→ **Task to carry out**
Beginning at whichever line contains "blue 1x2 tile", reproduce each line of the records below word for word, ending with the last, and add nothing.
Exercise materials START
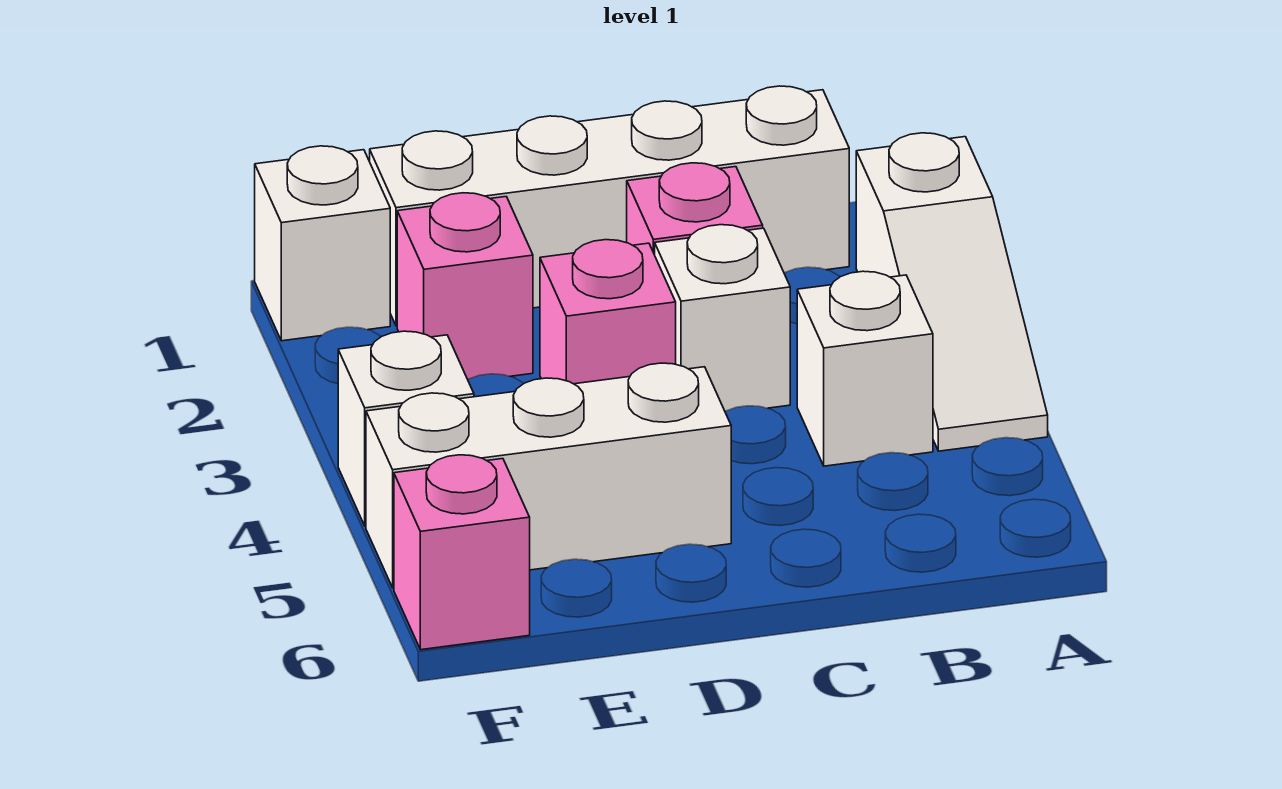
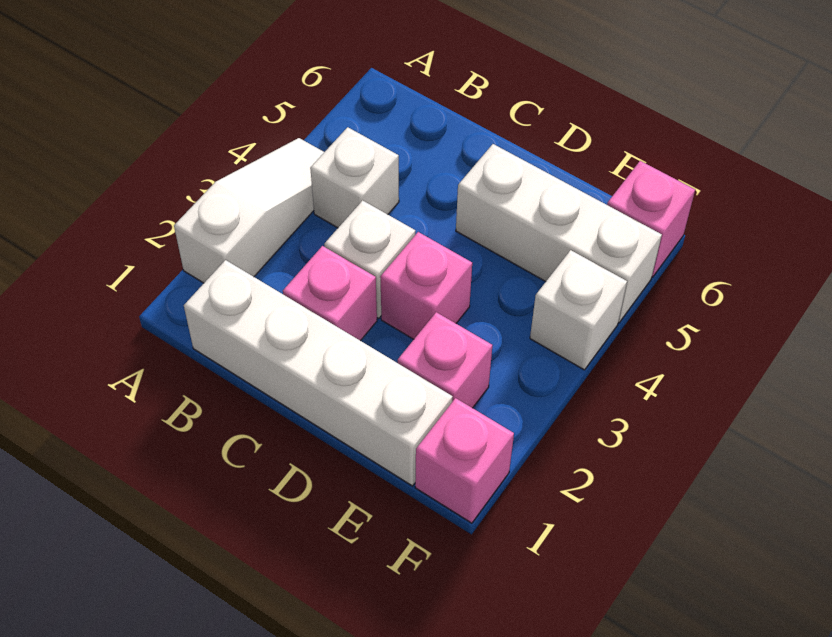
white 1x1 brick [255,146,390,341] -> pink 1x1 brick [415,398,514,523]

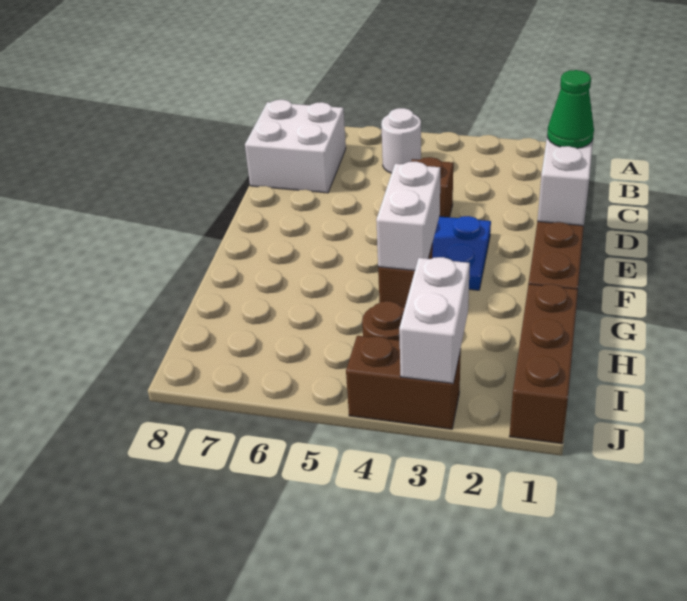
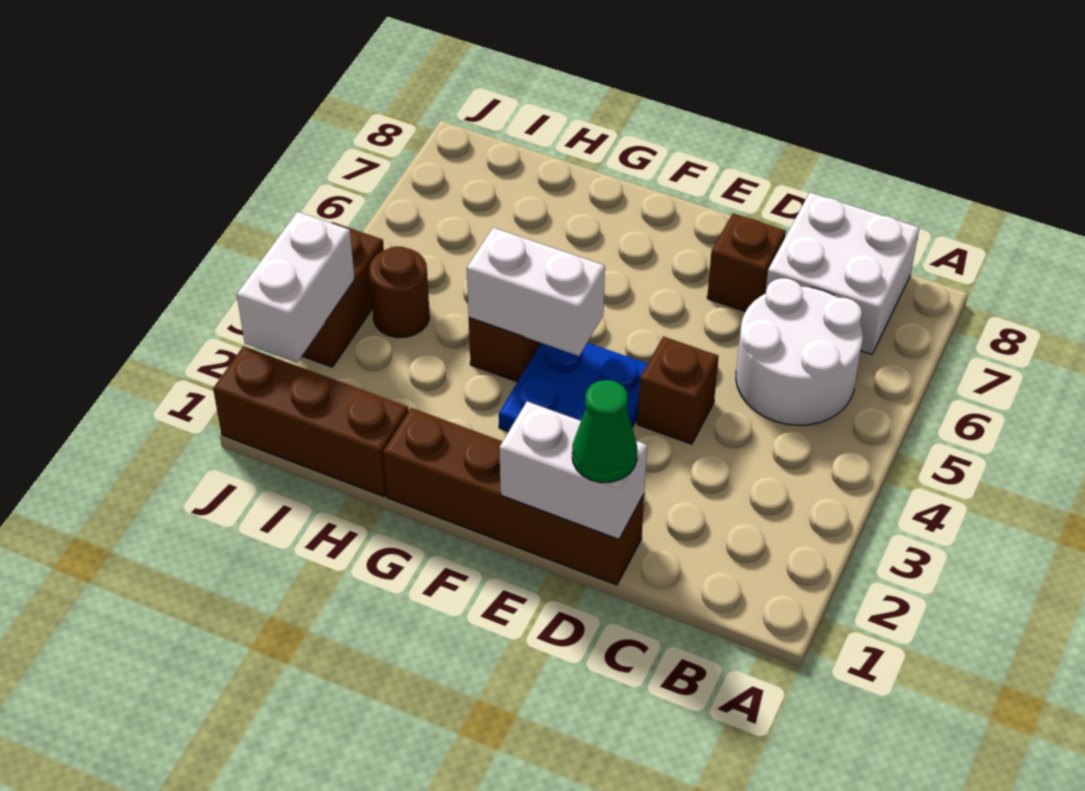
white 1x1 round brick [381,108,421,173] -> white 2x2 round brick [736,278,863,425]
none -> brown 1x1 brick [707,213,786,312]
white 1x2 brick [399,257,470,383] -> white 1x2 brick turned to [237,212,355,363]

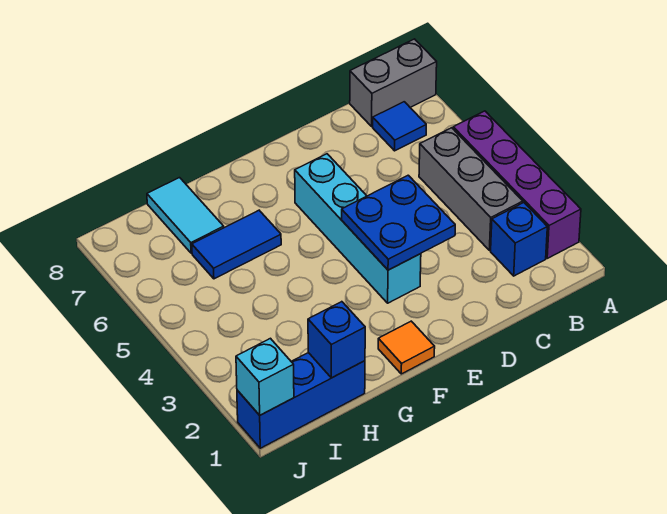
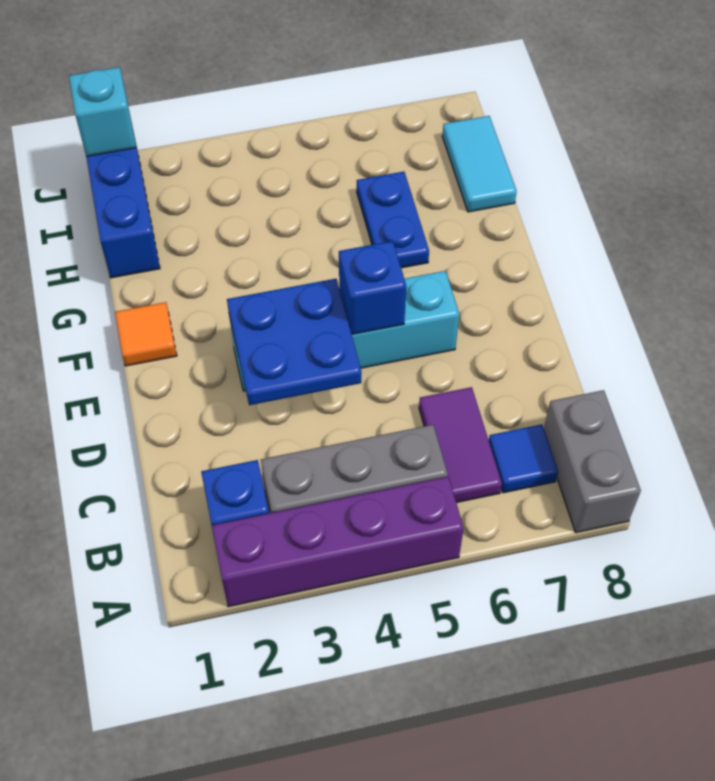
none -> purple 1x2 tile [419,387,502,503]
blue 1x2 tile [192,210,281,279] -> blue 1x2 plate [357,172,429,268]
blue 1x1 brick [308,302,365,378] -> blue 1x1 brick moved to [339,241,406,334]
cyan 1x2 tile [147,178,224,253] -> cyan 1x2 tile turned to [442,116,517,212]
Exercise materials END
→ **Result of this task**
blue 1x2 tile [192,210,281,279] -> blue 1x2 plate [357,172,429,268]
blue 1x1 brick [308,302,365,378] -> blue 1x1 brick moved to [339,241,406,334]
cyan 1x2 tile [147,178,224,253] -> cyan 1x2 tile turned to [442,116,517,212]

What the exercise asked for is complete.